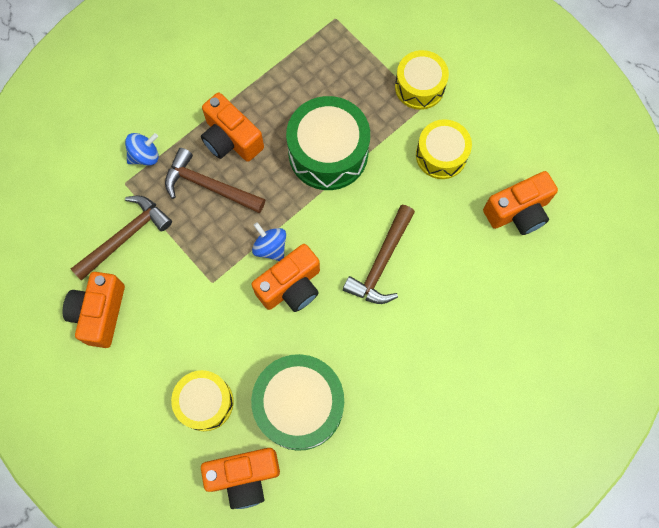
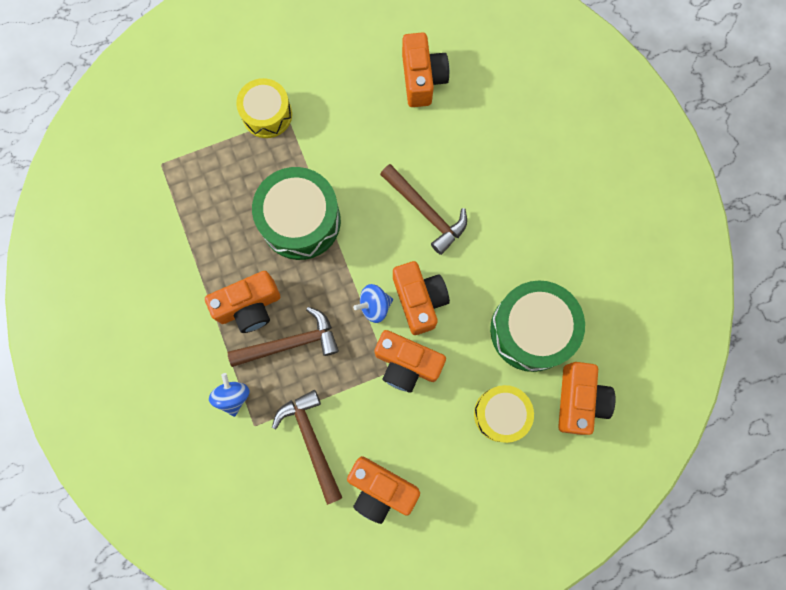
camera: 70 degrees left, 5 degrees up
(209, 186) = (290, 343): brown hammer -> brown hammer turned 150 degrees counterclockwise
(225, 296) = (406, 364): none -> orange camera
(441, 155) = (343, 122): yellow drum -> none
——
▶ [Task statement]: Lines with the word "camera" in them are the answer; report each one from the data.

▶ [Written reply]:
camera: 70 degrees left, 5 degrees up
(225, 296) = (406, 364): none -> orange camera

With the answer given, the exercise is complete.